TASK PROMPT → For the material below, output exactly the span from the line with "R8: none -> 27 (ISO_E, MB)" to the line with "M2: motor 24V", including both, and nothing besides.

RECORDS SUPPLIED →
-- Opening Marker --

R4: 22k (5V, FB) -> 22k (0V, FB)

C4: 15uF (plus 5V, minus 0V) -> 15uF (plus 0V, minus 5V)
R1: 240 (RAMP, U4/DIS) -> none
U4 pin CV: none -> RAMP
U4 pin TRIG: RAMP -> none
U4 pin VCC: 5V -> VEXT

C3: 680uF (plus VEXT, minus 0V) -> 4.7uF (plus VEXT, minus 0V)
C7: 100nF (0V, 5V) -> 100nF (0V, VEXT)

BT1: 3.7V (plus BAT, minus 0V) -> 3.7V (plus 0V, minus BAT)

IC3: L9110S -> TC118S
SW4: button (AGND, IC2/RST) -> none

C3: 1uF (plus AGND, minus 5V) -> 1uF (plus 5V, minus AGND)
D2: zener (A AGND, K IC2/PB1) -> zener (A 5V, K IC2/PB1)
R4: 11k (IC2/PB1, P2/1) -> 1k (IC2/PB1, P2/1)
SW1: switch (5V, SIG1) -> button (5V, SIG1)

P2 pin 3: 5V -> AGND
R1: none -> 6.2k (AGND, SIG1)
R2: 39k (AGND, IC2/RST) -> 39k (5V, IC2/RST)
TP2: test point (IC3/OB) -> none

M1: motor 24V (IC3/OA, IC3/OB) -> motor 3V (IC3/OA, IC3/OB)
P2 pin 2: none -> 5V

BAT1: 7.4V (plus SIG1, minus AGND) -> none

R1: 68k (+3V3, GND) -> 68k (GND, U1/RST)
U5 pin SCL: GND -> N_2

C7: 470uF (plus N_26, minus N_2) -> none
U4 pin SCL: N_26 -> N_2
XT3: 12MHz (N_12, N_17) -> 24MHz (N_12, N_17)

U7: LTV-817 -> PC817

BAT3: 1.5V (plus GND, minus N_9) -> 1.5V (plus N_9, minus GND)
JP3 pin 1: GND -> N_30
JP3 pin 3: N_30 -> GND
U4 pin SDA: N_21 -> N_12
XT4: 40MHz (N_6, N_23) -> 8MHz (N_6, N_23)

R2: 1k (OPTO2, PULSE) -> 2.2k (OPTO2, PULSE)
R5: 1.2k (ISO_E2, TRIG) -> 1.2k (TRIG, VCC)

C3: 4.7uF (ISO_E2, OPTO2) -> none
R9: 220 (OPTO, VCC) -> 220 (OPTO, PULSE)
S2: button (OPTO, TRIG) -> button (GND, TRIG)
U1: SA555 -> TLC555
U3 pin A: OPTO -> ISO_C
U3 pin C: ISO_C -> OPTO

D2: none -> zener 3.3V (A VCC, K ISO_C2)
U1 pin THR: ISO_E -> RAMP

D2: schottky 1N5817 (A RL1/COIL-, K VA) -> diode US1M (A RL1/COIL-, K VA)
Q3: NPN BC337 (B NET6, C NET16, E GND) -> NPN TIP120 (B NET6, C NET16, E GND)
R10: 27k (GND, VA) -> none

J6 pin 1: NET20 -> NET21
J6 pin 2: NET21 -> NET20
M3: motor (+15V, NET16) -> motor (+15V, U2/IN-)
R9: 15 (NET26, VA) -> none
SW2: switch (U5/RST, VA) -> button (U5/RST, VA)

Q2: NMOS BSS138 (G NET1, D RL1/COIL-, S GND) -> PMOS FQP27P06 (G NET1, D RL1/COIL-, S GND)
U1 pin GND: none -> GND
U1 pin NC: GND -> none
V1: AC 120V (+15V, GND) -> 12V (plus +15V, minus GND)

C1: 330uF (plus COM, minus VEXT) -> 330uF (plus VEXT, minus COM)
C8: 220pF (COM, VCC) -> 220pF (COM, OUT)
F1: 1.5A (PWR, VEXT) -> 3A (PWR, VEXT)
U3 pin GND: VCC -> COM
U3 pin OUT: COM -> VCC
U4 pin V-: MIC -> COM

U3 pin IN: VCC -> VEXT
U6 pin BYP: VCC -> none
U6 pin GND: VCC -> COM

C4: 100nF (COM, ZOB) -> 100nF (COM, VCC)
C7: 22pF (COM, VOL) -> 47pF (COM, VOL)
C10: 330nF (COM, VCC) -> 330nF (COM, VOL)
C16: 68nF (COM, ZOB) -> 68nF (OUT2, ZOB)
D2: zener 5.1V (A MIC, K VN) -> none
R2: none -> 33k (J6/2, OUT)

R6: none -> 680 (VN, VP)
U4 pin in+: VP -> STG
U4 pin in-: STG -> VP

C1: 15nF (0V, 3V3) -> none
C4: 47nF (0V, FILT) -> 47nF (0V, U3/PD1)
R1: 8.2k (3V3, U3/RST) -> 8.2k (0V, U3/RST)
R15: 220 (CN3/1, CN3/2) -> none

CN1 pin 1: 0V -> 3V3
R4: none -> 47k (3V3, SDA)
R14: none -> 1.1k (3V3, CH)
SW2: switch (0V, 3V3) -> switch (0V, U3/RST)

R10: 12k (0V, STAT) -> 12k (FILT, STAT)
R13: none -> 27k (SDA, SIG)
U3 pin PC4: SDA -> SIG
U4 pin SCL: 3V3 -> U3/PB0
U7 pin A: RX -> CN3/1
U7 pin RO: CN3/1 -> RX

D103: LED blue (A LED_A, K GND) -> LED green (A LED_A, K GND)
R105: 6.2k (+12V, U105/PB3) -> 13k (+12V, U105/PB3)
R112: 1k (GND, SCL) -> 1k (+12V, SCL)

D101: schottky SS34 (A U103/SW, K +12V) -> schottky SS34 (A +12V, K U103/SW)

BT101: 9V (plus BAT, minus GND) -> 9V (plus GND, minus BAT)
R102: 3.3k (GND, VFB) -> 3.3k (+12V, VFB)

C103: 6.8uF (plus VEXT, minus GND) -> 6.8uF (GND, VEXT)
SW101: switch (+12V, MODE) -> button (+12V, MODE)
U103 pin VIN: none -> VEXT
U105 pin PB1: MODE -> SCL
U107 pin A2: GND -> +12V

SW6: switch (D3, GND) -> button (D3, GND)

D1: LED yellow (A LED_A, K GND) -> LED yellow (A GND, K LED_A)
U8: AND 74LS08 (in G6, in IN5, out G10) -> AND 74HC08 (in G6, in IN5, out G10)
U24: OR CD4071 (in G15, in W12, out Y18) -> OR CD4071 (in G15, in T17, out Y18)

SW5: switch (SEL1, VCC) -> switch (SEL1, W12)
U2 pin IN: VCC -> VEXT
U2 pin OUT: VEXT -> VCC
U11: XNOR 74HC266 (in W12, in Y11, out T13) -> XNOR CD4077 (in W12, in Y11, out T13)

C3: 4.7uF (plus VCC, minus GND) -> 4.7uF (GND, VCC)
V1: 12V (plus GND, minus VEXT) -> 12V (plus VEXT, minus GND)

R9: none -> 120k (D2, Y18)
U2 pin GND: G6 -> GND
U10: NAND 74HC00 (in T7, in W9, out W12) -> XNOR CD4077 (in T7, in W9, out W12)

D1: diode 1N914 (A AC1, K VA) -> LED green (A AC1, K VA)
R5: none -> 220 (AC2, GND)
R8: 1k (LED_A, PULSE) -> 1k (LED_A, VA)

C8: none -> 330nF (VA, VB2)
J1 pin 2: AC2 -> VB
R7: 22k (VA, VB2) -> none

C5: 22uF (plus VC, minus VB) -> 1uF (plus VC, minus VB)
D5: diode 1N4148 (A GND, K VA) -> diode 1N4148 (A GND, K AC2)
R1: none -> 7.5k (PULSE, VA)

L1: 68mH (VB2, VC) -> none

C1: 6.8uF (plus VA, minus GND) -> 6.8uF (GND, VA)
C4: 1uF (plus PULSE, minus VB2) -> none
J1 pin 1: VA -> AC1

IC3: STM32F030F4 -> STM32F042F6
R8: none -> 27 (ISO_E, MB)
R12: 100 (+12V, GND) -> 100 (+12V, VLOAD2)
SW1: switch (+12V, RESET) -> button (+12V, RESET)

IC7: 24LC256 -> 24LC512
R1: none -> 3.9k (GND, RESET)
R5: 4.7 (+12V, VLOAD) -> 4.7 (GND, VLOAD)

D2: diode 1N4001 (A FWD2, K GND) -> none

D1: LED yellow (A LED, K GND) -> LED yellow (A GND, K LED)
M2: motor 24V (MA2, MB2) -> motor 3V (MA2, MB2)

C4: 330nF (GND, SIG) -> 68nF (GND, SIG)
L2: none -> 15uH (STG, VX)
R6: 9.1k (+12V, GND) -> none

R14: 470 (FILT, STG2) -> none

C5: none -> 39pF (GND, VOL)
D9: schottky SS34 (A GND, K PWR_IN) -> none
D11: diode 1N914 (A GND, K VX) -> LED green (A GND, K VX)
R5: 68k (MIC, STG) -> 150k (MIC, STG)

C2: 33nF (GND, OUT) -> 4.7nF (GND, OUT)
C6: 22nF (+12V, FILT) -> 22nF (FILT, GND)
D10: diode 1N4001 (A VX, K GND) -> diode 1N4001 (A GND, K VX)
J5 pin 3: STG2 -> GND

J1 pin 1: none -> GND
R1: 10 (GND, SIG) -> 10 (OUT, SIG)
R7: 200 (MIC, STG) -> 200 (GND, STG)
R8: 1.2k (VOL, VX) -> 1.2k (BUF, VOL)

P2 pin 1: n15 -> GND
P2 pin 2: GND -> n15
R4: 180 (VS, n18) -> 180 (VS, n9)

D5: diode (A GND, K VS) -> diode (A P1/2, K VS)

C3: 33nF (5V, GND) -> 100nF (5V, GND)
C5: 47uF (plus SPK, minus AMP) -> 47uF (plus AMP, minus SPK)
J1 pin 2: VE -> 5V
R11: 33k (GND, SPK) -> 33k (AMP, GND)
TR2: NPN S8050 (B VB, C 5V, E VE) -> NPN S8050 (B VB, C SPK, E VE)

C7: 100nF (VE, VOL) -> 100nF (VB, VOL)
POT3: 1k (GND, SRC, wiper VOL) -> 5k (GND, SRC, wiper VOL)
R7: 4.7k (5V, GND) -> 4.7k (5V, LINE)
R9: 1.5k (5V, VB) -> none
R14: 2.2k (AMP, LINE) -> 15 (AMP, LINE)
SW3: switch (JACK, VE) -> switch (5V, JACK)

-- Closing Marker --

SOLUTION FOR THIS PROBLEM →
R8: none -> 27 (ISO_E, MB)
R12: 100 (+12V, GND) -> 100 (+12V, VLOAD2)
SW1: switch (+12V, RESET) -> button (+12V, RESET)

IC7: 24LC256 -> 24LC512
R1: none -> 3.9k (GND, RESET)
R5: 4.7 (+12V, VLOAD) -> 4.7 (GND, VLOAD)

D2: diode 1N4001 (A FWD2, K GND) -> none

D1: LED yellow (A LED, K GND) -> LED yellow (A GND, K LED)
M2: motor 24V (MA2, MB2) -> motor 3V (MA2, MB2)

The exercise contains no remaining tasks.